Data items
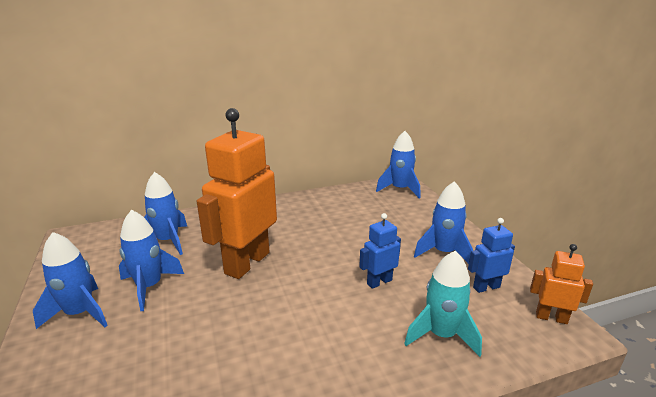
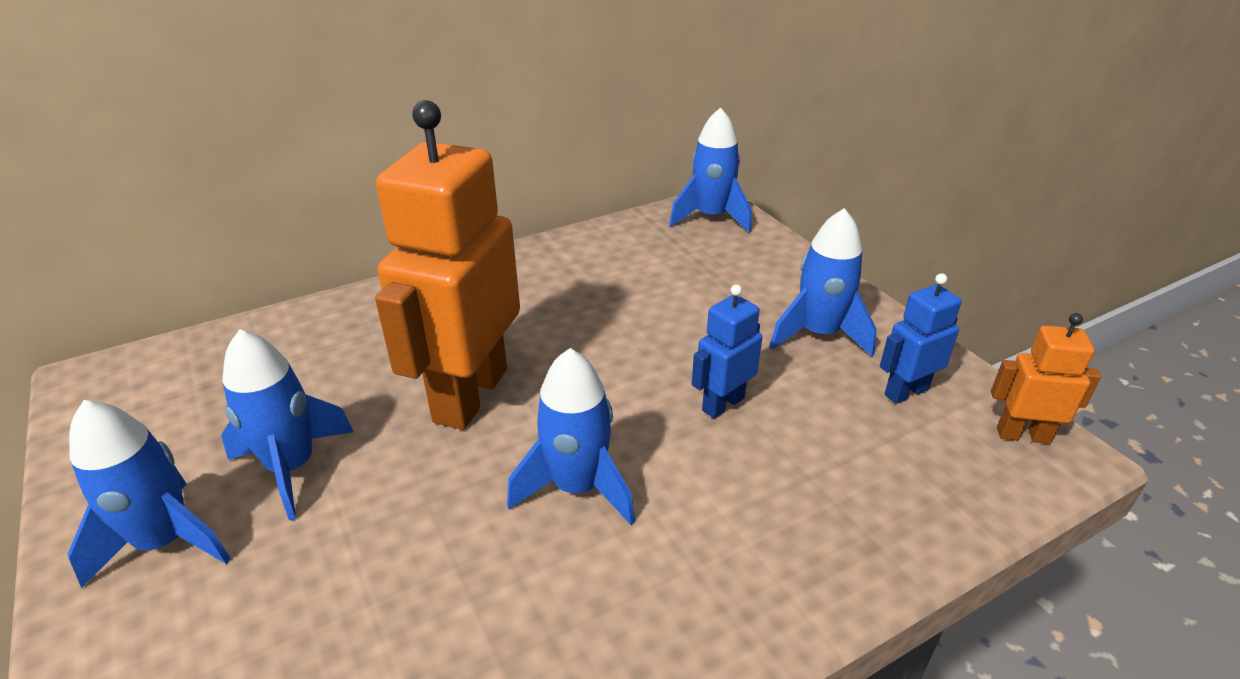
camera: 10 degrees left, 10 degrees up
blue rocket [144,172,187,255] -> blue rocket moved to [507,348,635,525]
turquoise rocket [404,251,482,357] -> none

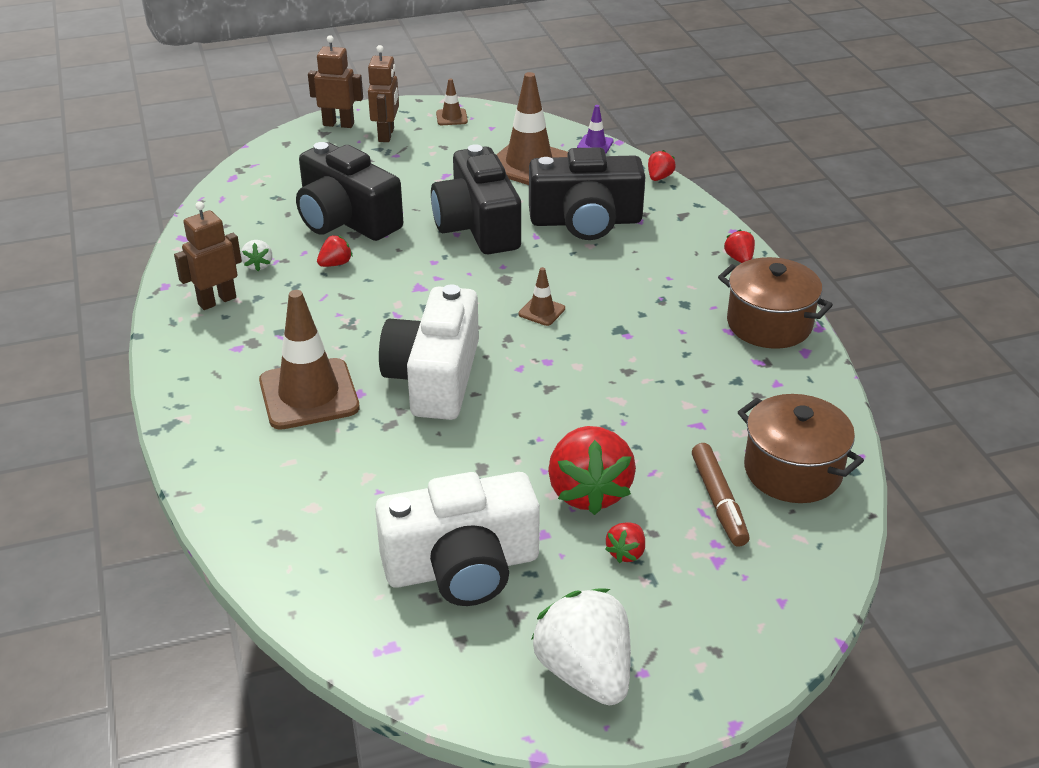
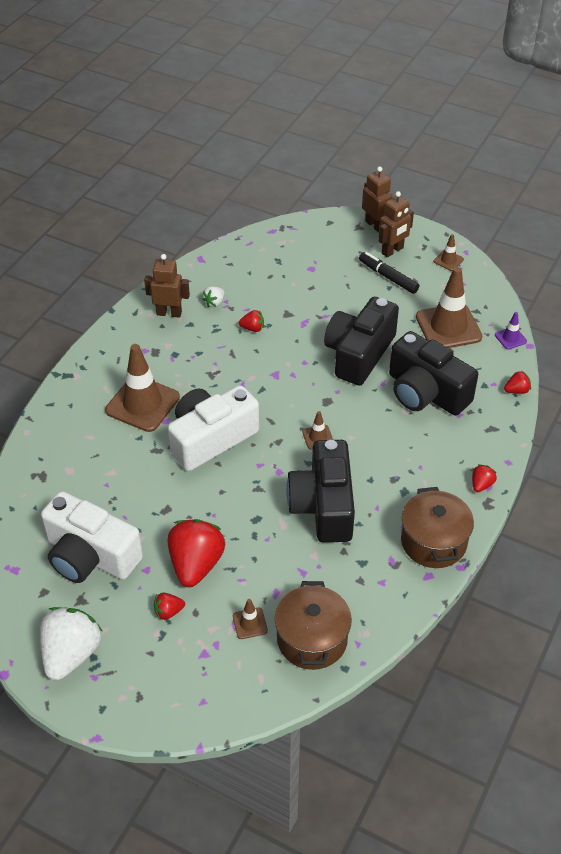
camera: 45 degrees right, 10 degrees up
black camera [296,142,403,241] -> black camera moved to [286,440,355,543]
red strawberry [548,426,636,515] -> red strawberry turned 150 degrees clockwise [168,519,225,587]
brown marker [692,443,749,546] -> brown traffic cone [233,599,268,639]
none -> black marker [359,252,419,294]

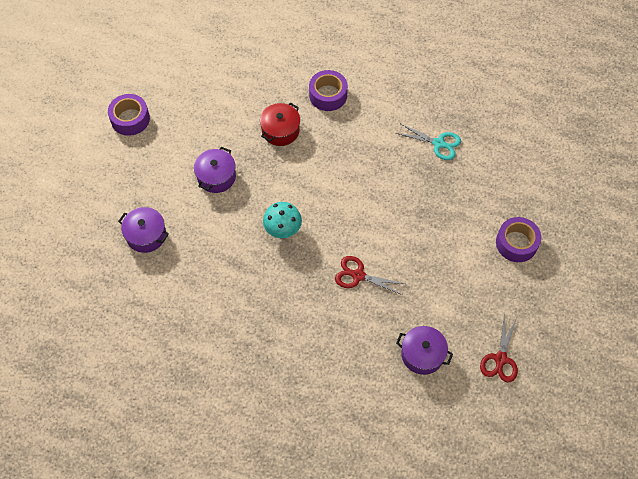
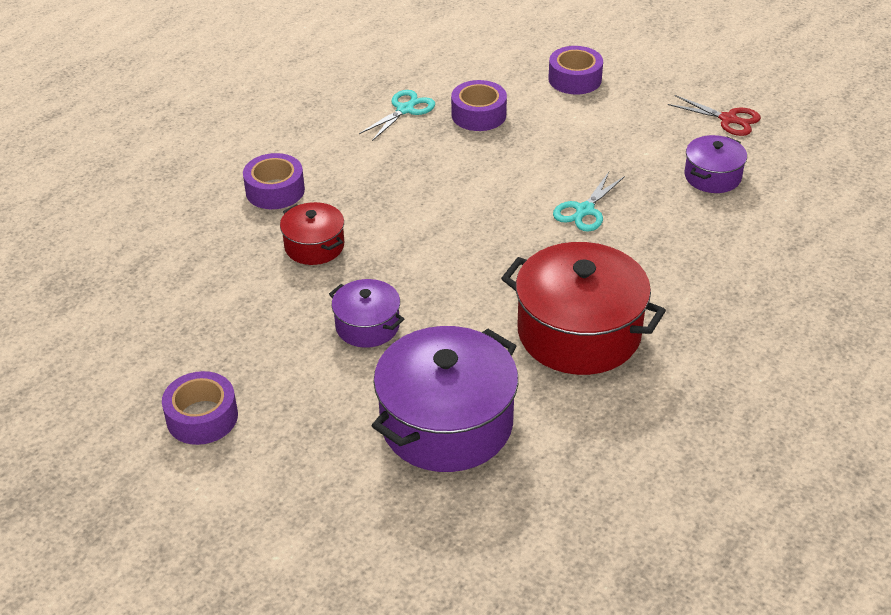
camera: 75 degrees left, 20 degrees down
purple pot [118,207,169,253] -> purple pot [372,326,518,472], size x1.91
turquoise mushroom [263,202,302,238] -> none
red scissors [335,256,405,295] -> turquoise scissors [553,172,625,232]
none -> purple tape [451,80,507,131]
none -> red pot [501,242,666,375]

> _Task details_
Set down each entry above word for word, without its pictures.

> _Result of this task_
camera: 10 degrees left, 10 degrees up
blue rocket [144,172,187,255] -> blue rocket moved to [507,348,635,525]
turquoise rocket [404,251,482,357] -> none

camera: 45 degrees right, 10 degrees up
black camera [296,142,403,241] -> black camera moved to [286,440,355,543]
red strawberry [548,426,636,515] -> red strawberry turned 150 degrees clockwise [168,519,225,587]
brown marker [692,443,749,546] -> brown traffic cone [233,599,268,639]
none -> black marker [359,252,419,294]

camera: 75 degrees left, 20 degrees down
purple pot [118,207,169,253] -> purple pot [372,326,518,472], size x1.91
turquoise mushroom [263,202,302,238] -> none
red scissors [335,256,405,295] -> turquoise scissors [553,172,625,232]
none -> purple tape [451,80,507,131]
none -> red pot [501,242,666,375]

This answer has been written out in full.